- **TASK REQUIREMENTS**
Using the records below, copy exactly the part that opens with the line holding "All buildings are outlined." and closes with the line holding "[(0,133),(21,136),(24,110),(0,108),(0,133)]", minus the pictures.

- **DATASET CONTENT**
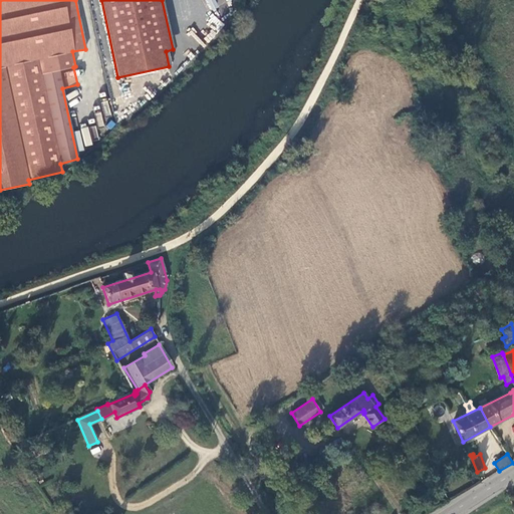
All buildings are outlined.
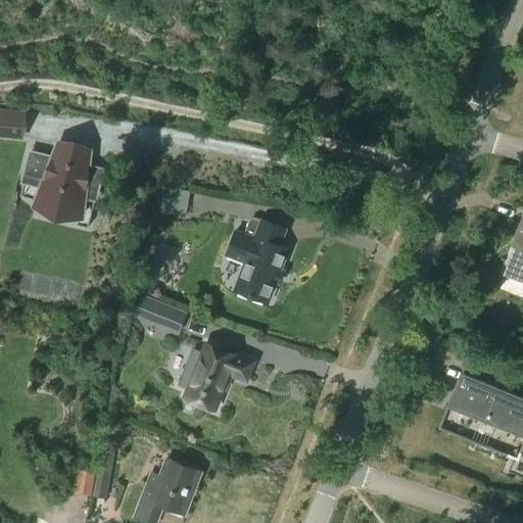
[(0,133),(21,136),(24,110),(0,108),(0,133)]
==
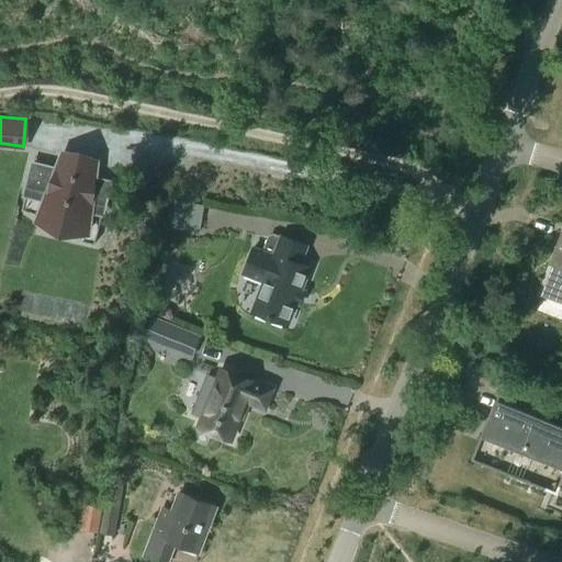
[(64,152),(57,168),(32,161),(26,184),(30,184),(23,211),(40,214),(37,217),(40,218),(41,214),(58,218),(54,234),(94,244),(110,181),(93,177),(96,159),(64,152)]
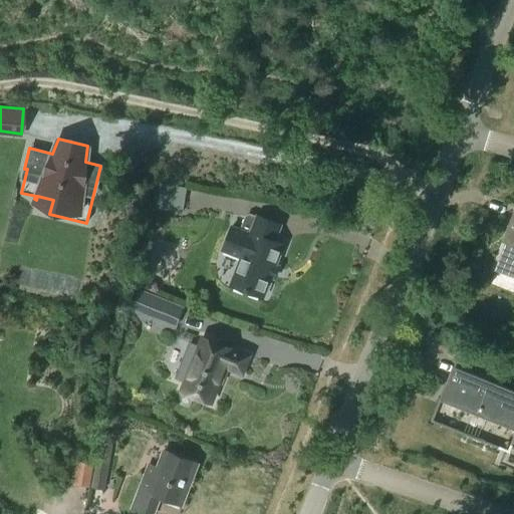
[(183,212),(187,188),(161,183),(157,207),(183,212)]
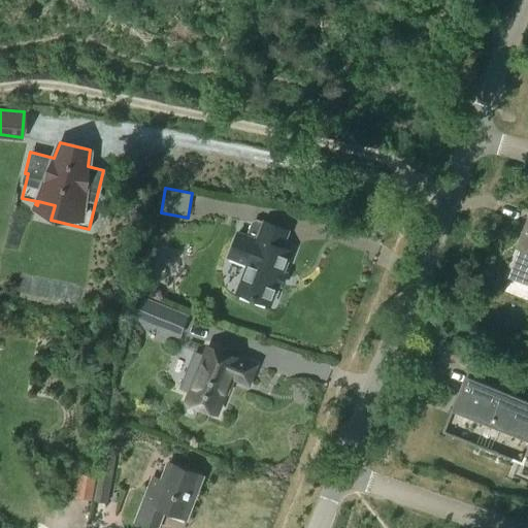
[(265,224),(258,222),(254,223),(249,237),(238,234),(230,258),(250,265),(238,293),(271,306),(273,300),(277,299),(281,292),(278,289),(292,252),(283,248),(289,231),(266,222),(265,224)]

- **THE COMPLETED TASK**
All buildings are outlined.
[(0,133),(21,136),(24,110),(0,108),(0,133)]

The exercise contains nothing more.